Images are to be left out; everything else in the listing should be repeated exactly.

**Dataset extract:**
***

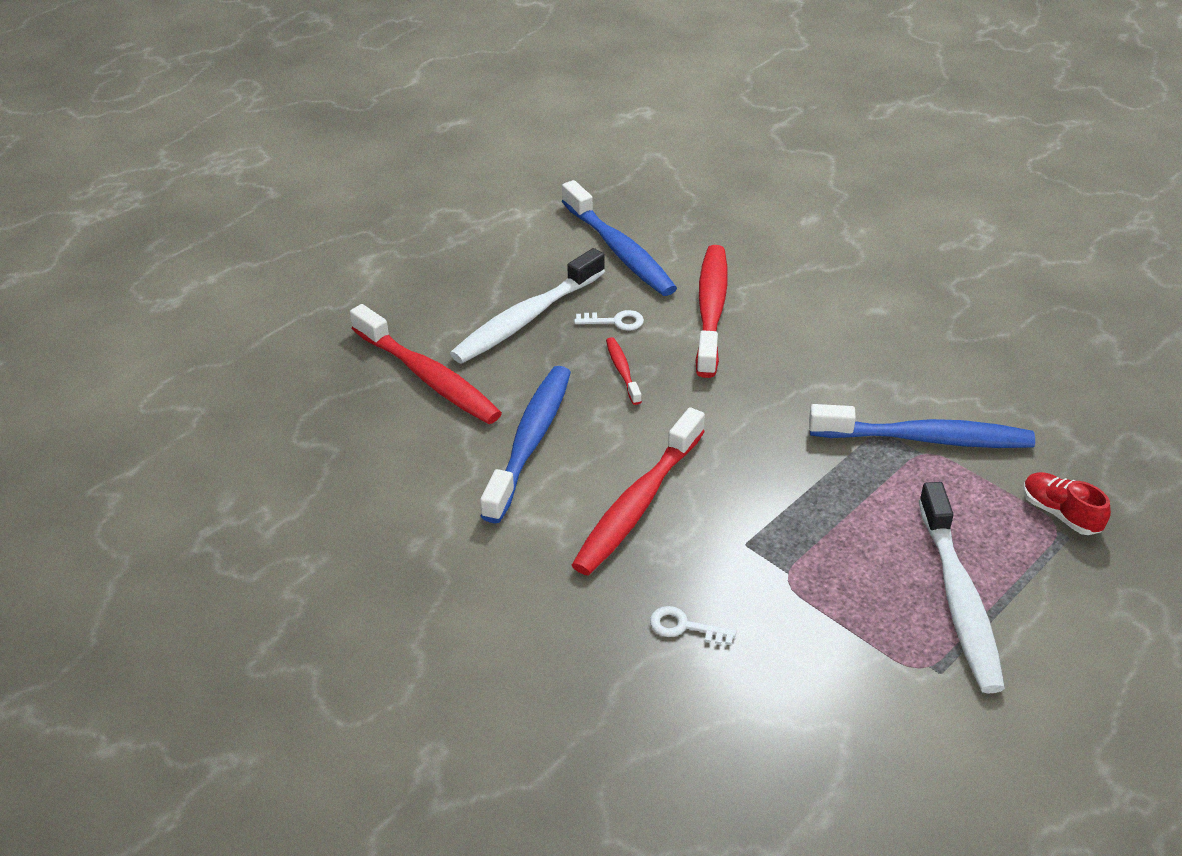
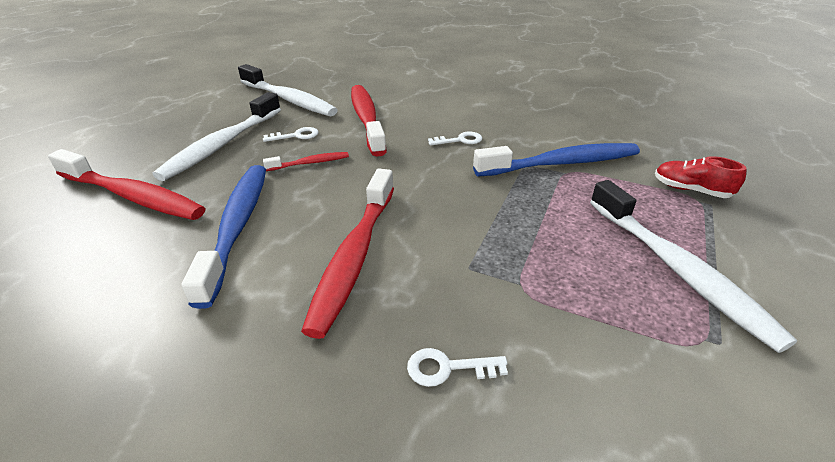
camera: 20 degrees left, 5 degrees down
(620, 251) = (289, 100): blue toothbrush -> white toothbrush
(622, 370) = (310, 163): red toothbrush -> red toothbrush turned 105 degrees clockwise
(817, 373) = (460, 140): none -> white key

***

**Solution:**
camera: 20 degrees left, 5 degrees down
(620, 251) = (289, 100): blue toothbrush -> white toothbrush
(622, 370) = (310, 163): red toothbrush -> red toothbrush turned 105 degrees clockwise
(817, 373) = (460, 140): none -> white key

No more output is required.